■ Exercise objective
Please report how many lines in the records below contain the word "rose", giving only that number.

■ Material supplied
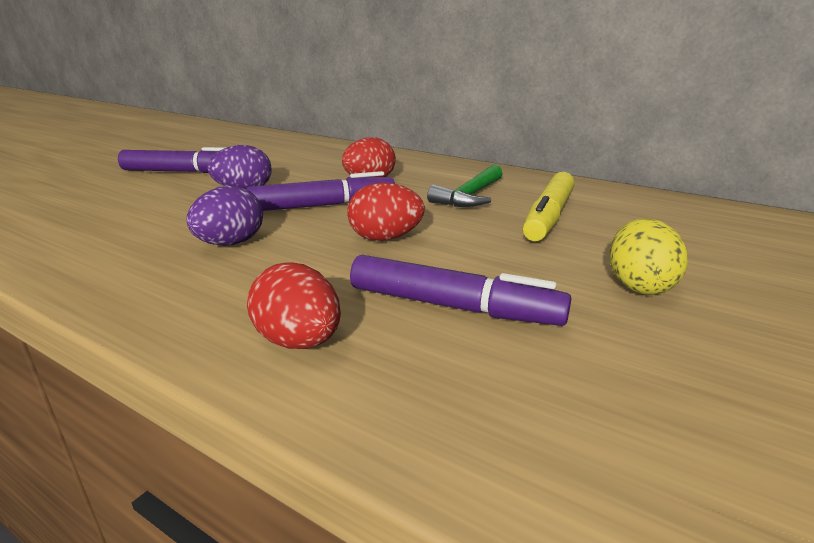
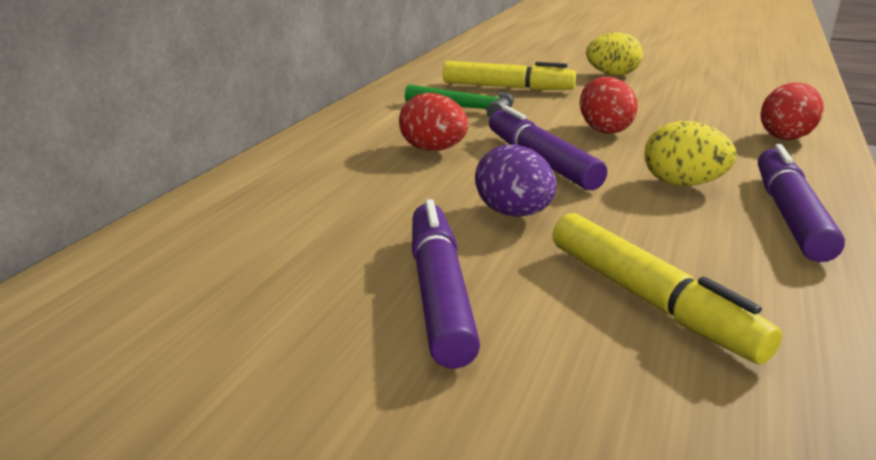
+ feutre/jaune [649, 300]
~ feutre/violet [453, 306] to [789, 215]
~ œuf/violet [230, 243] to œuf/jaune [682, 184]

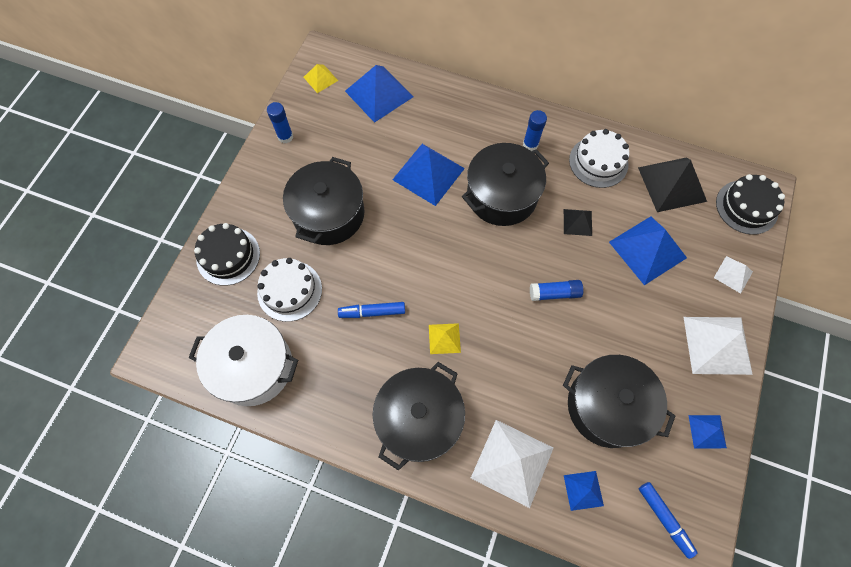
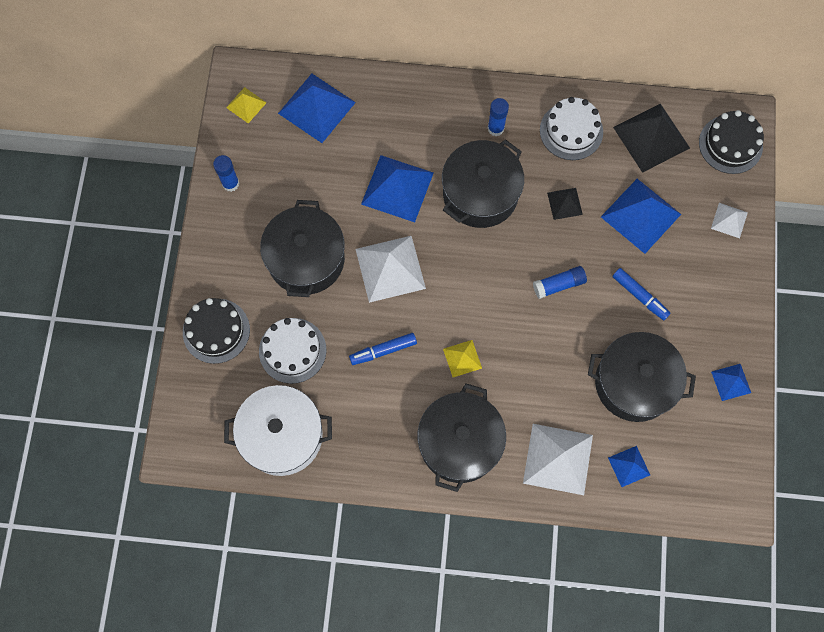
~ feutre/bleu [664, 519] to [639, 296]
~ pyramide/blanc [717, 345] to [390, 268]

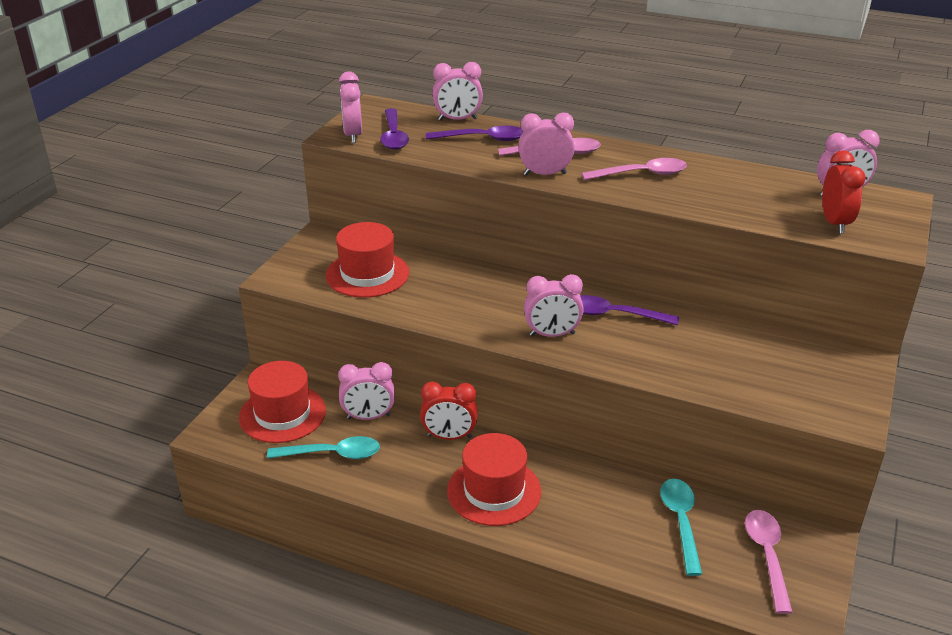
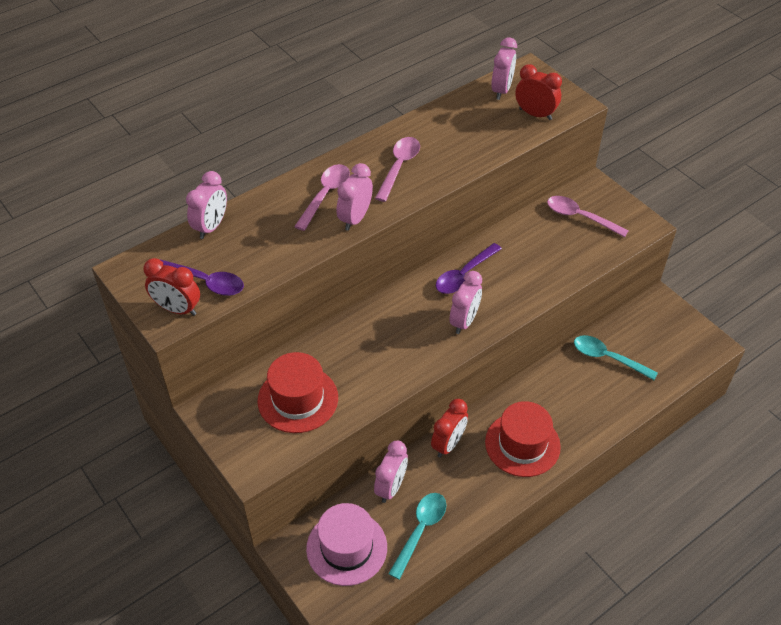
- cuillère/violet [482, 139]
~ cuillère/rose [767, 556] to [580, 217]
~ chapeau/rouge [282, 414] to chapeau/rose [346, 548]
~ réveil/rose [353, 135] to réveil/rouge [177, 309]

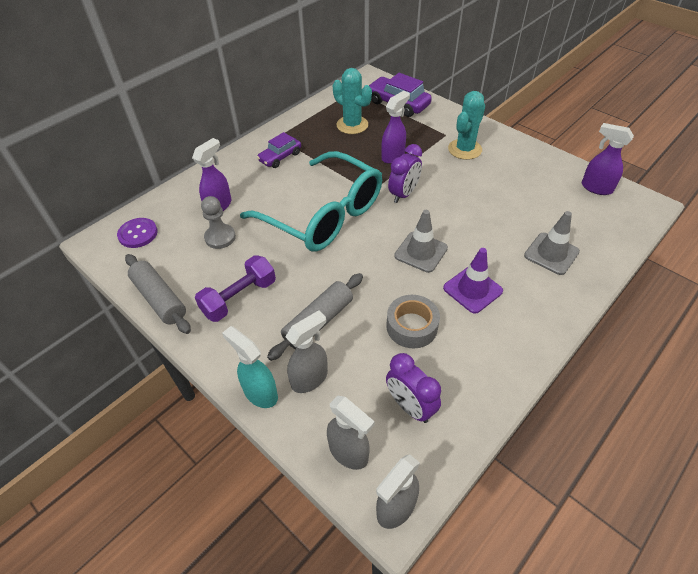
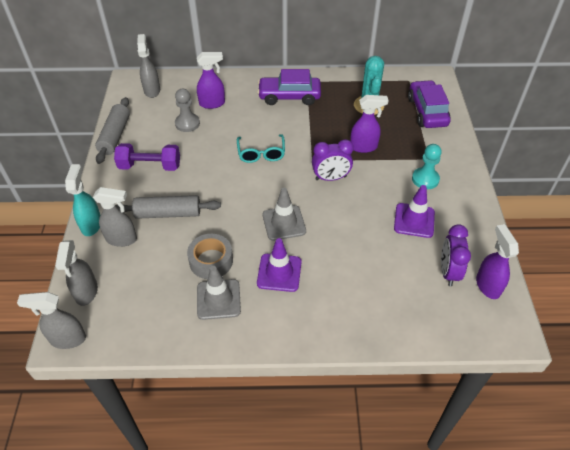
+ cône de chantier/violet [414, 220]
~ réveil/violet [410, 406] to [448, 272]
~ cône de chantier/gris [551, 254] to [218, 299]
~ bouton/violet [138, 234] to vaporisateur/gris [152, 90]
~ cactus/turquoise [464, 149] to pion/turquoise [425, 179]
~ lunettes/turquoise [324, 215] = [261, 154] x0.45
~ voiture/violet [280, 157] = [289, 97] x1.54

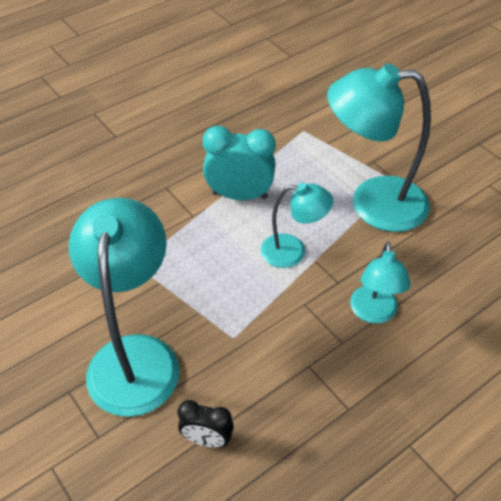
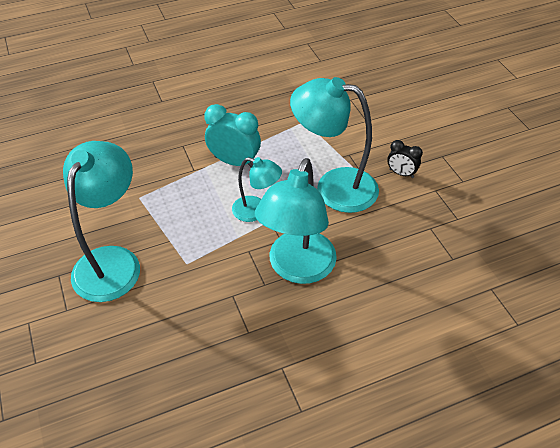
~ réveil/noir [207, 440] to [401, 173]
~ lampe/turquoise [373, 313] = [297, 268] x1.82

■ Response to the exercise
3